Search the listing for the word "bulb". Copy every line where it is found.
___
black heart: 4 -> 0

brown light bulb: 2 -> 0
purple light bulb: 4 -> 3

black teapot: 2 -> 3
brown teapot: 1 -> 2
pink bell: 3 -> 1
___
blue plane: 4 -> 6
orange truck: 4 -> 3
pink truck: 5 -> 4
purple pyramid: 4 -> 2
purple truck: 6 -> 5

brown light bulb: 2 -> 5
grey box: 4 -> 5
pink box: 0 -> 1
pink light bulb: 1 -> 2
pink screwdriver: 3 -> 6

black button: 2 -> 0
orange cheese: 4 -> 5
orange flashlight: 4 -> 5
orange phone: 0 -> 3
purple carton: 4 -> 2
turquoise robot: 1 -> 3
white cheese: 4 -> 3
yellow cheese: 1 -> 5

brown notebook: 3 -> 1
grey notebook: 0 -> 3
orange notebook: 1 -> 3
___
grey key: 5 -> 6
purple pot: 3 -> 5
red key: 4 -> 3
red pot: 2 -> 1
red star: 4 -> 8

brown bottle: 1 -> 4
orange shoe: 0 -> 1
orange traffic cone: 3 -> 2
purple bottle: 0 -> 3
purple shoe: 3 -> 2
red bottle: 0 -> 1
___
Answer for this exercise
brown light bulb: 2 -> 0
purple light bulb: 4 -> 3
brown light bulb: 2 -> 5
pink light bulb: 1 -> 2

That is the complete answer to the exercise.